Go over the records and count each line that has the string "DIGITS". Give the number and nothing else.

Extracted records:
##############################

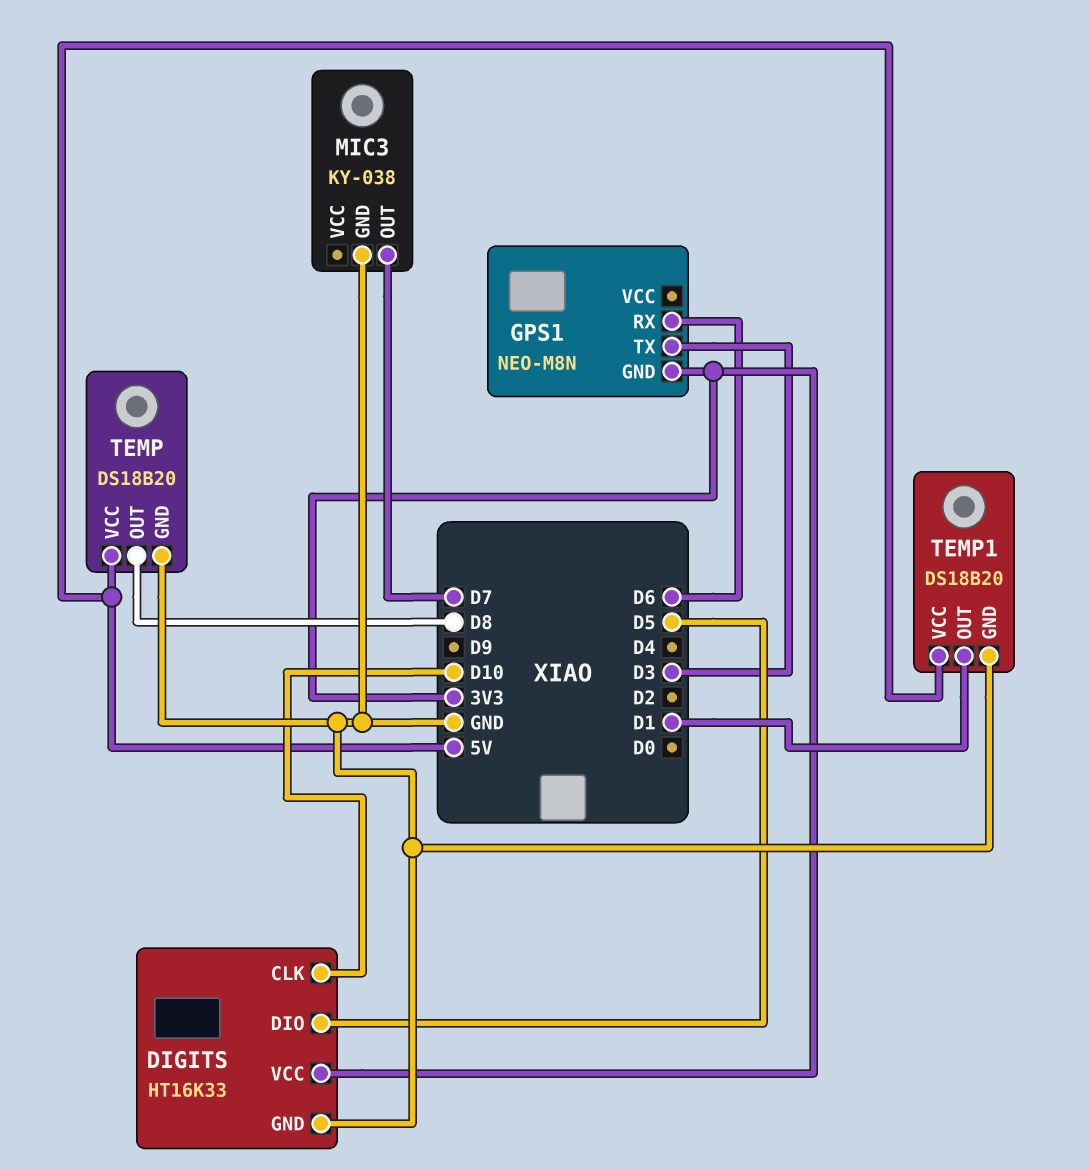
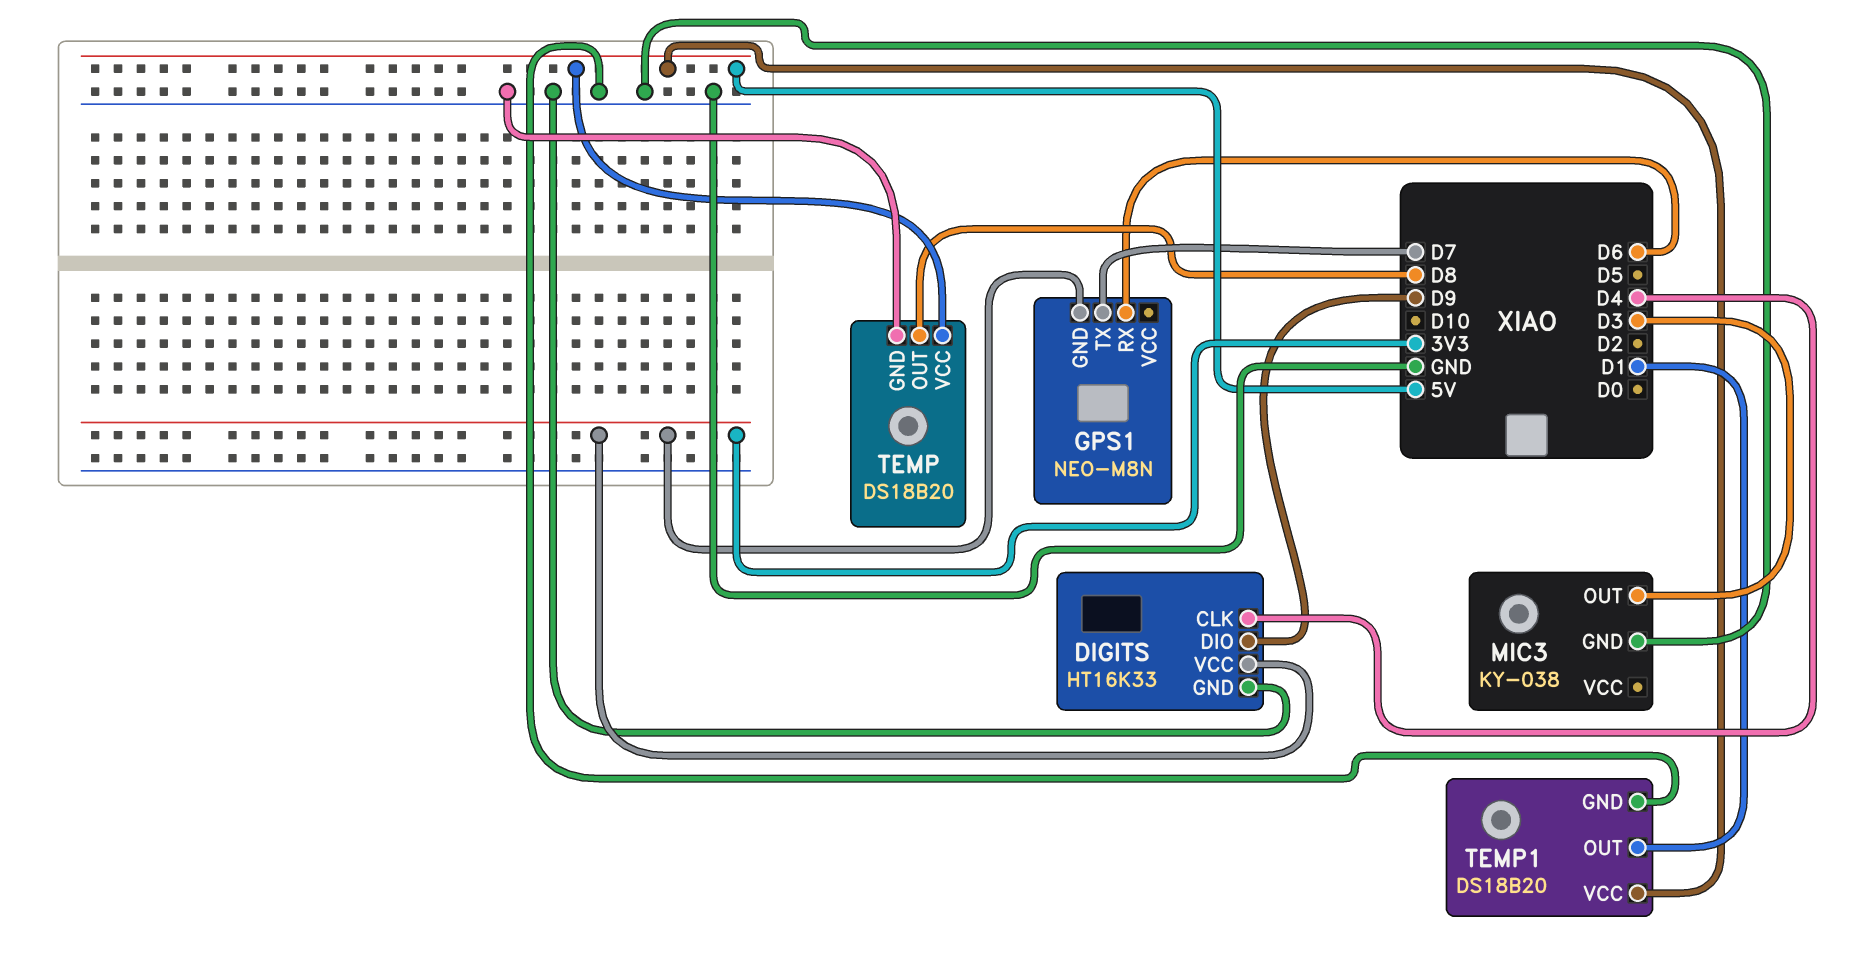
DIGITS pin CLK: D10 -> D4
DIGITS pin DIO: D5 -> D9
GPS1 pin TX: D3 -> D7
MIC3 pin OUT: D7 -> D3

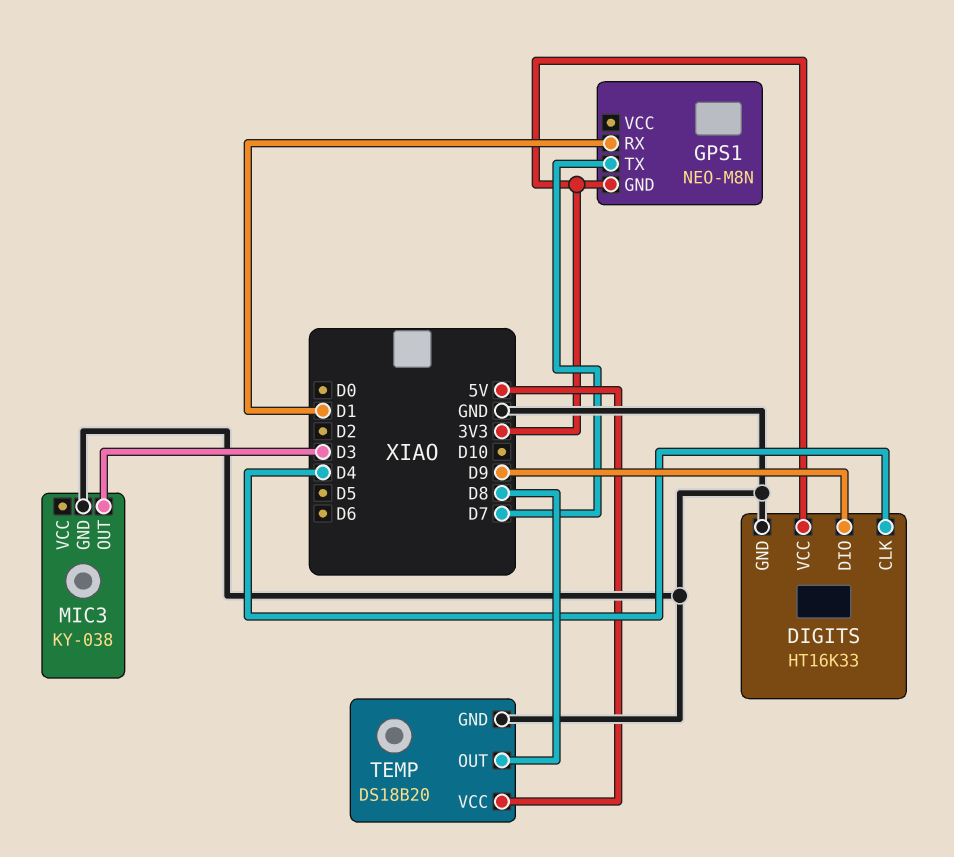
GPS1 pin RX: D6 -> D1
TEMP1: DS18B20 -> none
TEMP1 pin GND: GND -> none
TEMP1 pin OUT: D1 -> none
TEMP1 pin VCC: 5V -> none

##############################

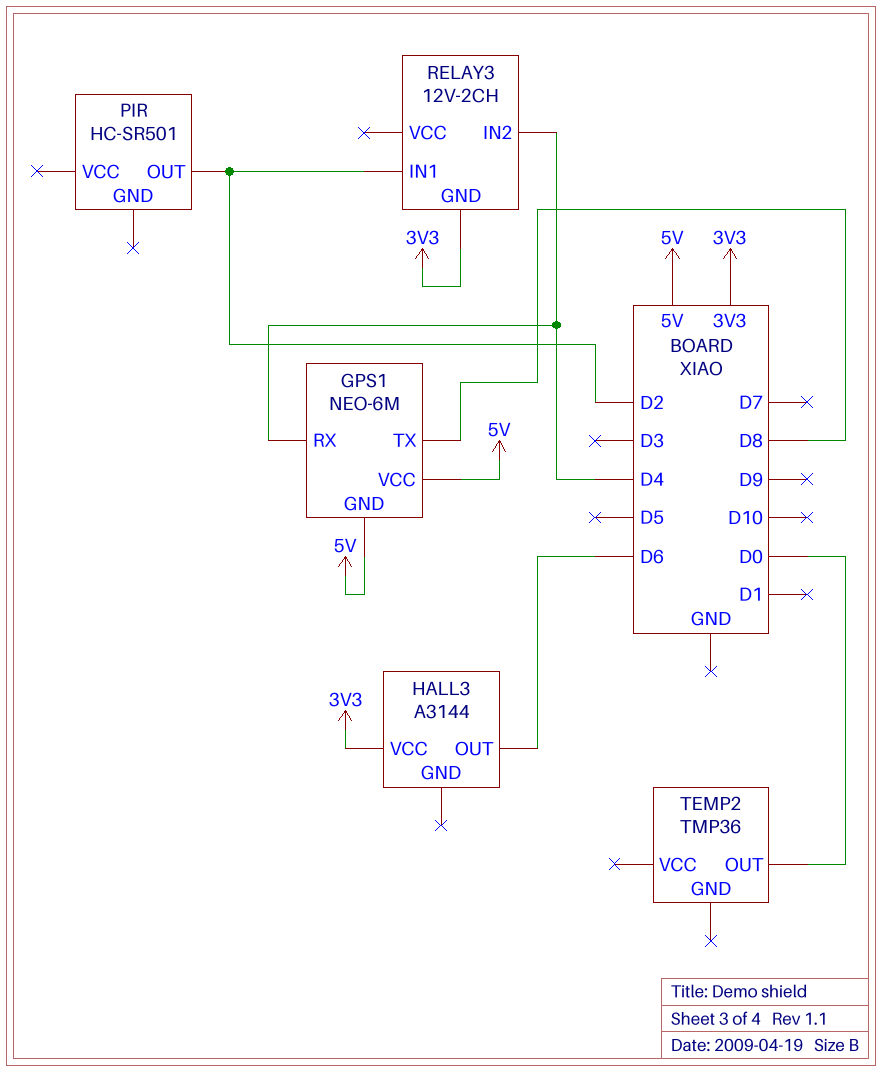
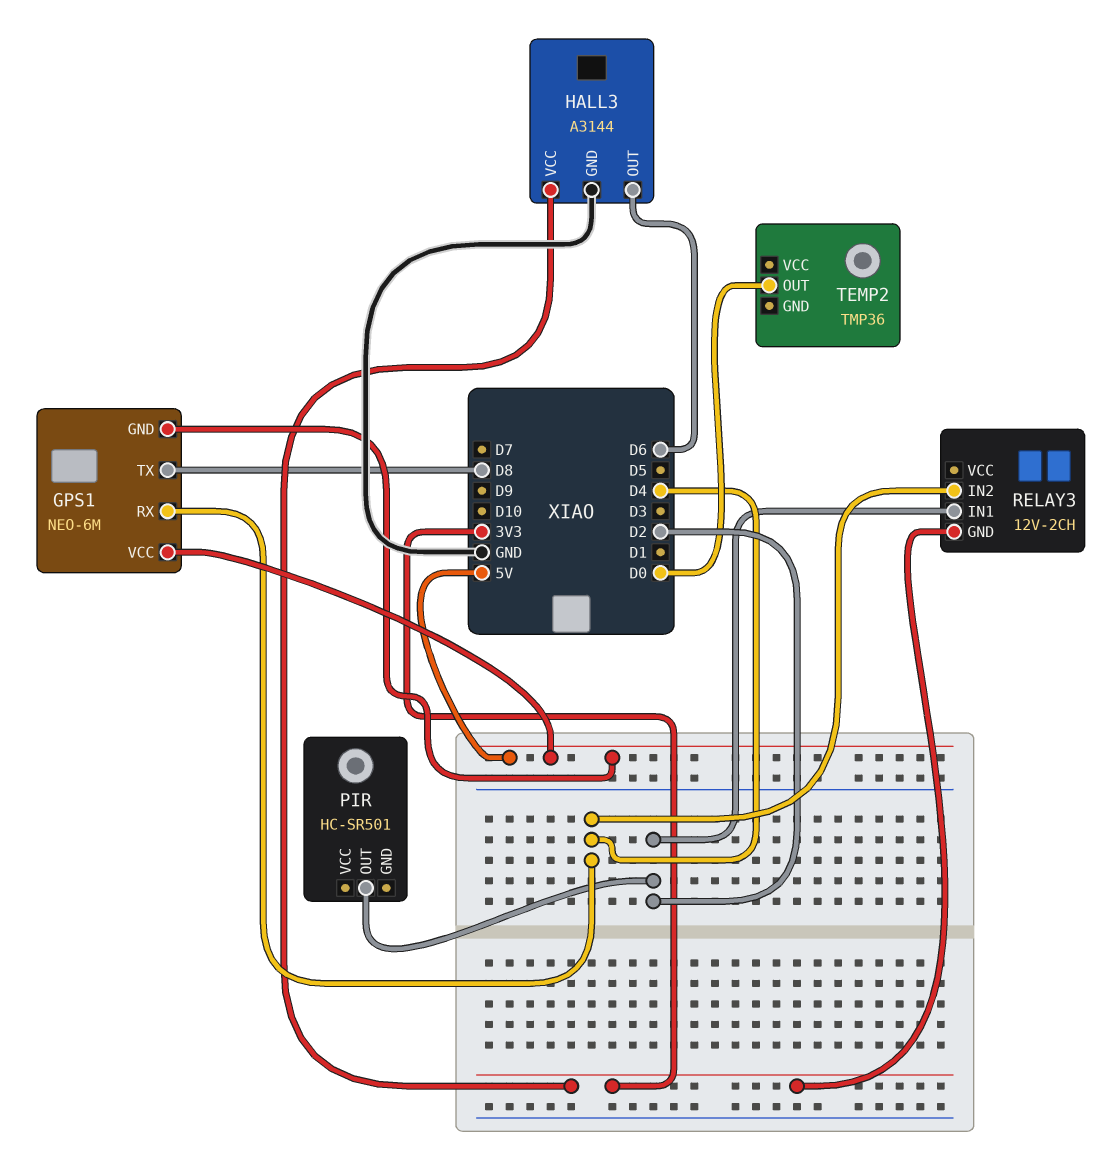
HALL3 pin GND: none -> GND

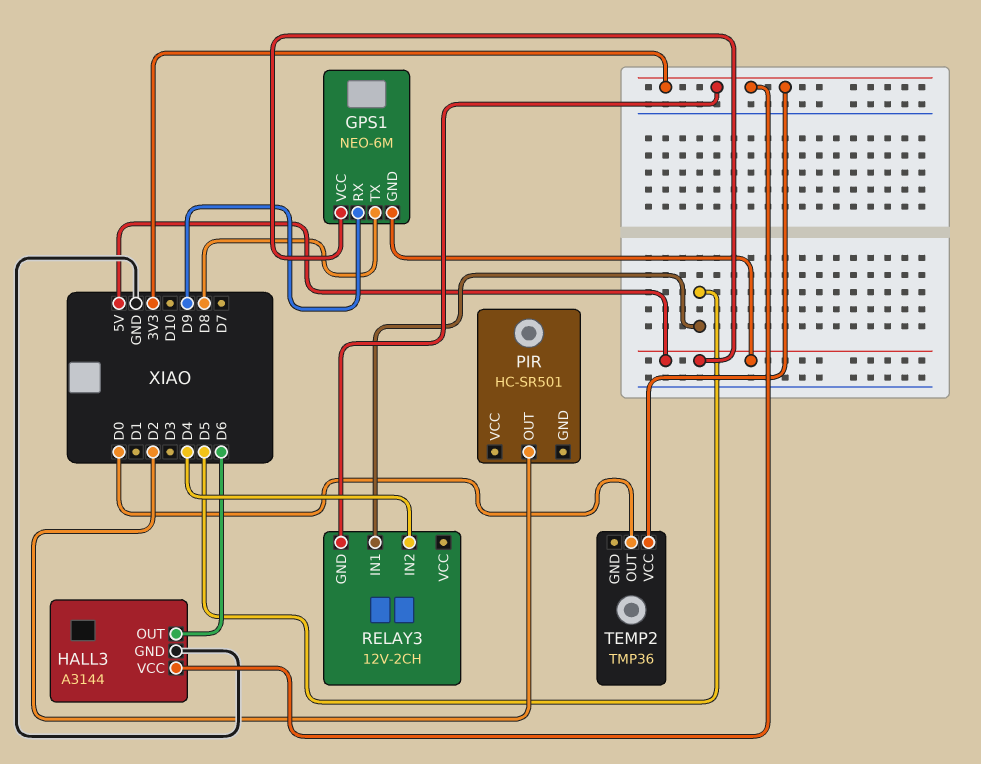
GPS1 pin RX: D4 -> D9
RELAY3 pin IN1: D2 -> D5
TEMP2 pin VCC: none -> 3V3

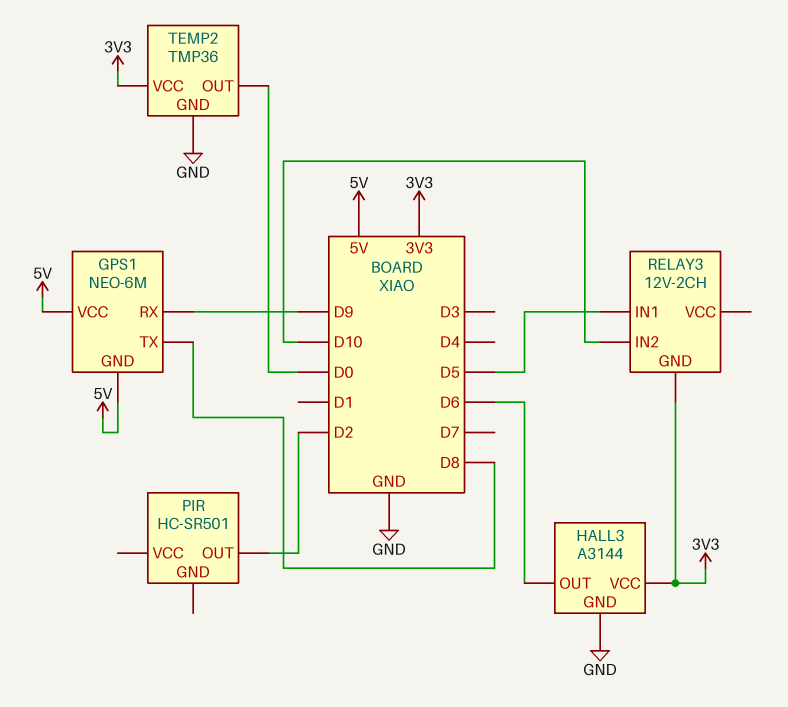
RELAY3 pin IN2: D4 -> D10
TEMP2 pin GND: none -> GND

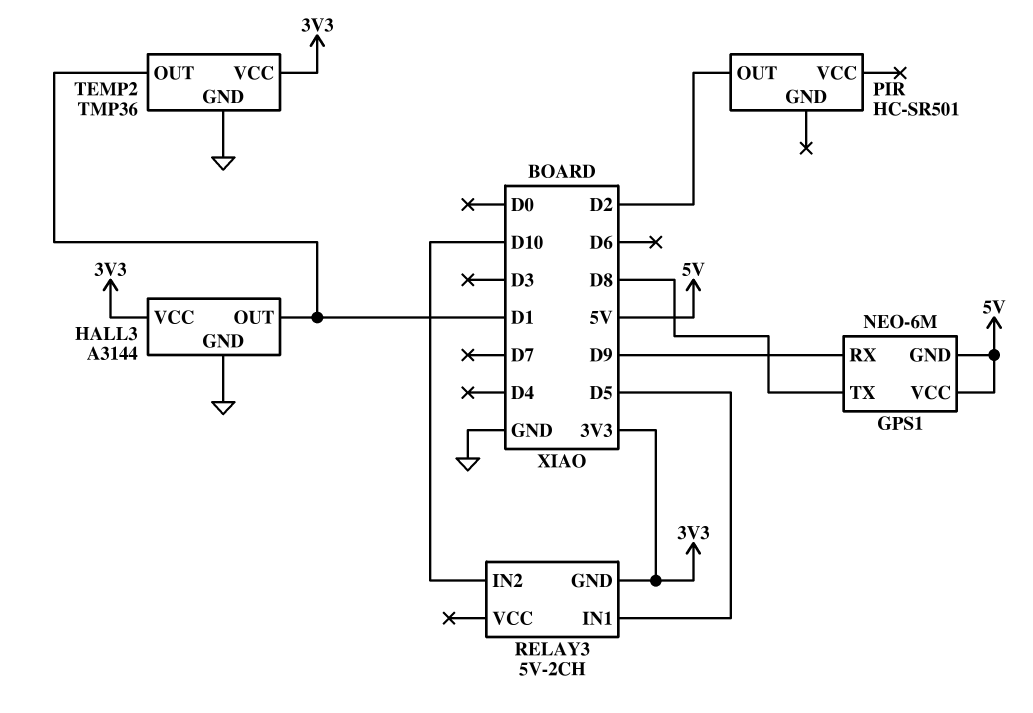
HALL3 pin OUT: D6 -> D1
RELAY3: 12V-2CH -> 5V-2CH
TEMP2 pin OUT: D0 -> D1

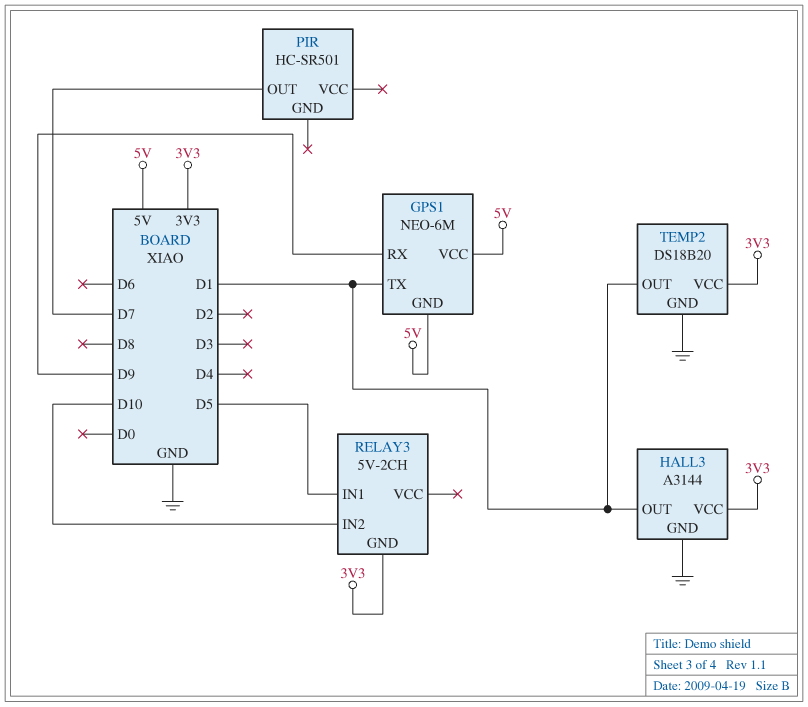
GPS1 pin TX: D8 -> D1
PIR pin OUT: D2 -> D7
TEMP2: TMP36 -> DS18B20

##############################

Exercise output:
2